▸ **Set task**
Please pick out each line below that contains the string "RecordsProducer", with uppercase and lowercase letters matching, and copy those lines.

* START *

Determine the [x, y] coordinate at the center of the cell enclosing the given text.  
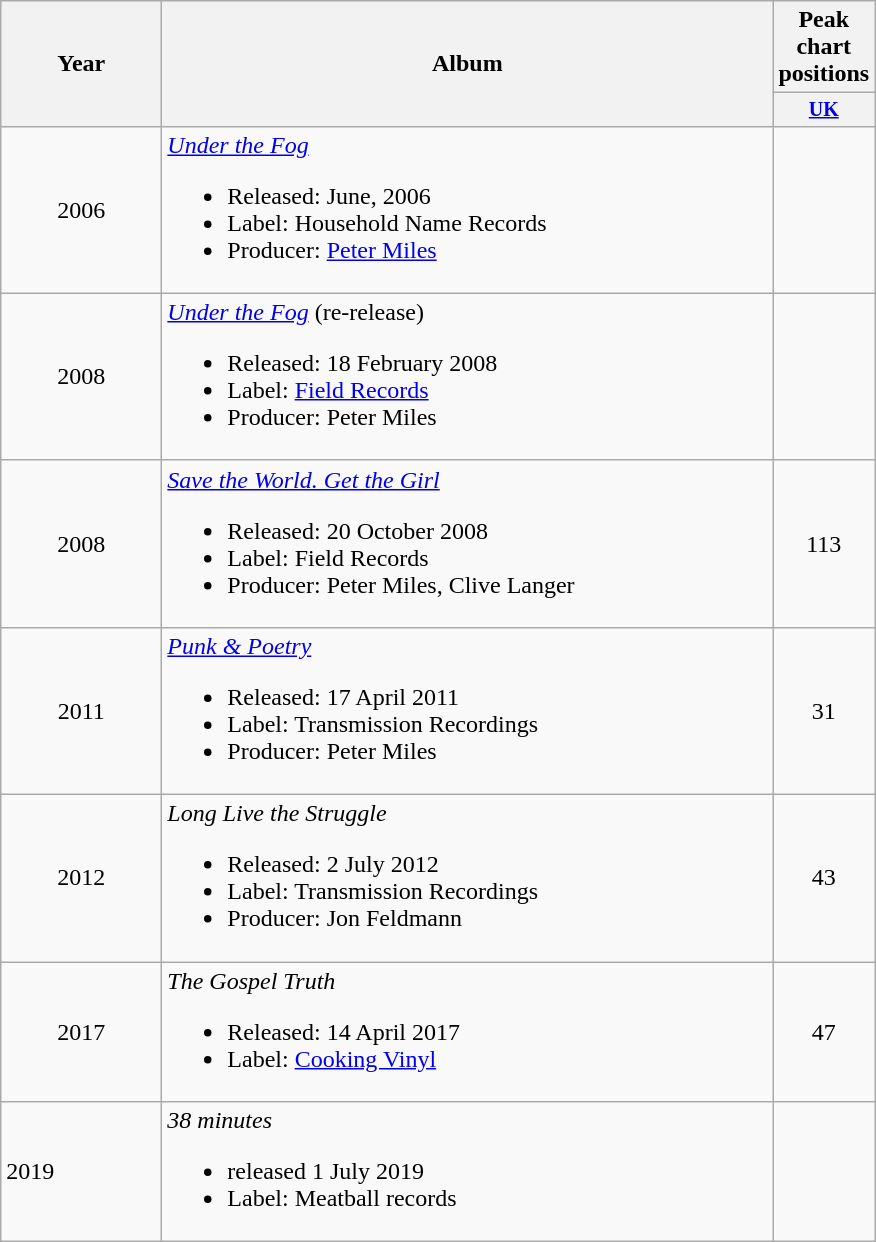
Year [82, 64]
Long Live the StruggleReleased: 2 July 2012Label: Transmission RecordingsProducer: Jon Feldmann [468, 878]
2012 [82, 878]
Album [468, 64]
Peak chart positions [824, 47]
38 minutesreleased 1 July 2019Label: Meatball records [468, 1172]
Punk & PoetryReleased: 17 April 2011Label: Transmission RecordingsProducer: Peter Miles [468, 710]
Under the FogReleased: June, 2006Label: Household Name RecordsProducer: Peter Miles [468, 210]
Under the Fog (re-release)Released: 18 February 2008Label: Field RecordsProducer: Peter Miles [468, 376]
2006 [82, 210]
2011 [82, 710]
113 [824, 544]
Save the World. Get the GirlReleased: 20 October 2008Label: Field RecordsProducer: Peter Miles, Clive Langer [468, 544]
UK [824, 110]
2019 [82, 1172]
2017 [82, 1032]
The Gospel TruthReleased: 14 April 2017Label: Cooking Vinyl [468, 1032]
43 [824, 878]
31 [824, 710]
47 [824, 1032]
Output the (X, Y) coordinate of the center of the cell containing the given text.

* END *

▸ **Written response**
Under the FogReleased: June, 2006Label: Household Name RecordsProducer: Peter Miles [468, 210]
Under the Fog (re-release)Released: 18 February 2008Label: Field RecordsProducer: Peter Miles [468, 376]
Save the World. Get the GirlReleased: 20 October 2008Label: Field RecordsProducer: Peter Miles, Clive Langer [468, 544]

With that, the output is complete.